Exercise inputs
┄┄┄┄┄┄┄┄┄┄

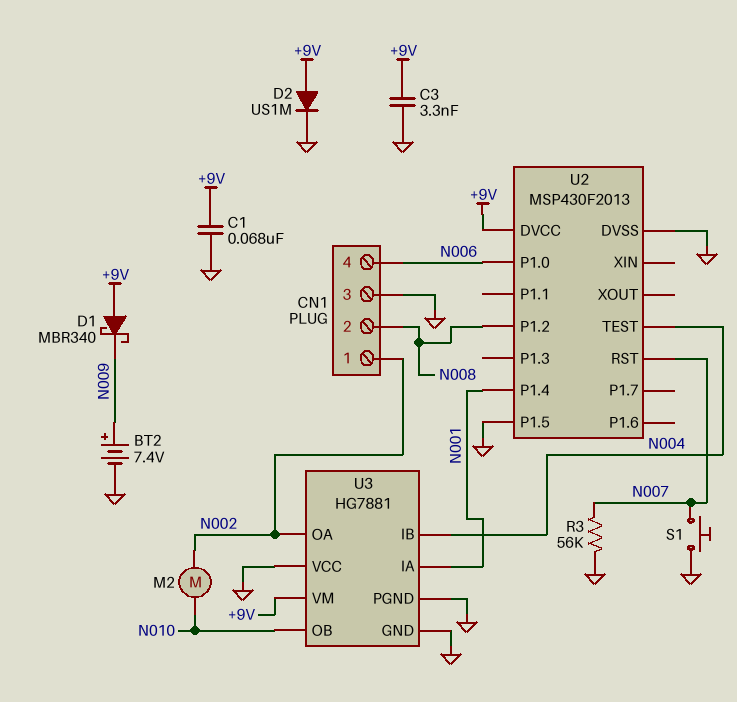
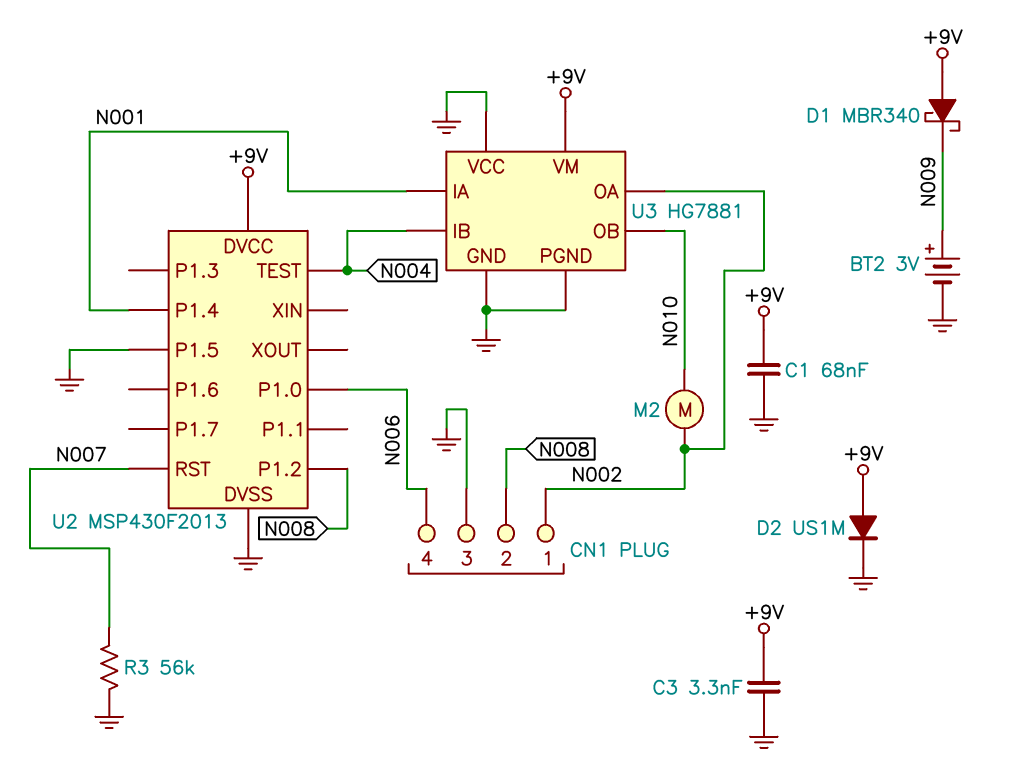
BT2: 7.4V (plus N009, minus GND) -> 3V (plus N009, minus GND)
S1: button (GND, N007) -> none

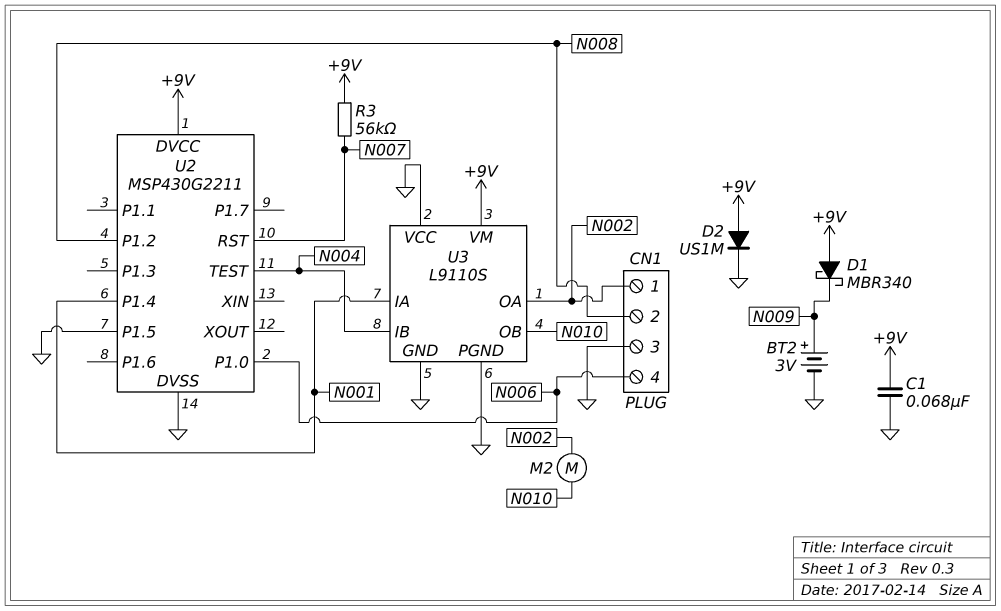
C3: 3.3nF (+9V, GND) -> none
R3: 56k (GND, N007) -> 56k (+9V, N007)
U2: MSP430F2013 -> MSP430G2211
U3: HG7881 -> L9110S

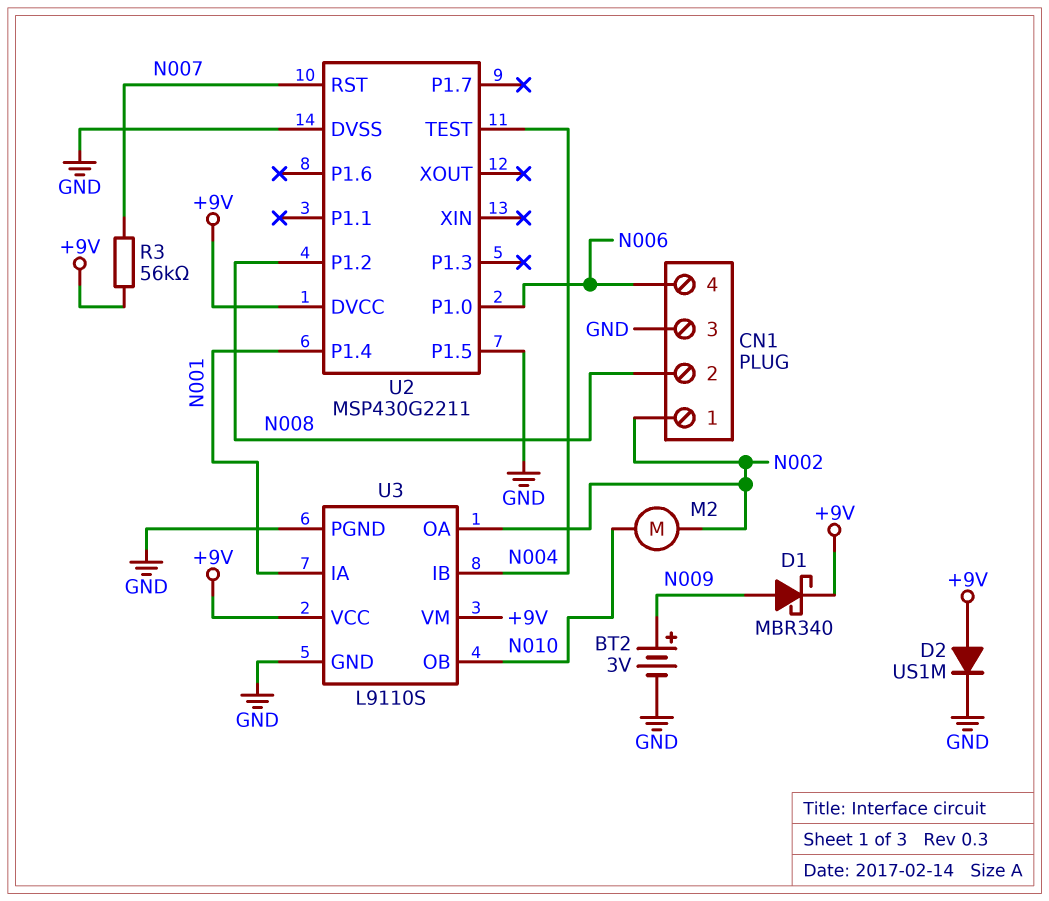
C1: 68nF (+9V, GND) -> none
D1: schottky MBR340 (A +9V, K N009) -> schottky MBR340 (A N009, K +9V)
U3 pin VCC: GND -> +9V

┄┄┄┄┄┄┄┄┄┄

Task objective
For this exercise, return the material word for word and drop each image.

Result of this exercise
BT2: 7.4V (plus N009, minus GND) -> 3V (plus N009, minus GND)
S1: button (GND, N007) -> none

C3: 3.3nF (+9V, GND) -> none
R3: 56k (GND, N007) -> 56k (+9V, N007)
U2: MSP430F2013 -> MSP430G2211
U3: HG7881 -> L9110S

C1: 68nF (+9V, GND) -> none
D1: schottky MBR340 (A +9V, K N009) -> schottky MBR340 (A N009, K +9V)
U3 pin VCC: GND -> +9V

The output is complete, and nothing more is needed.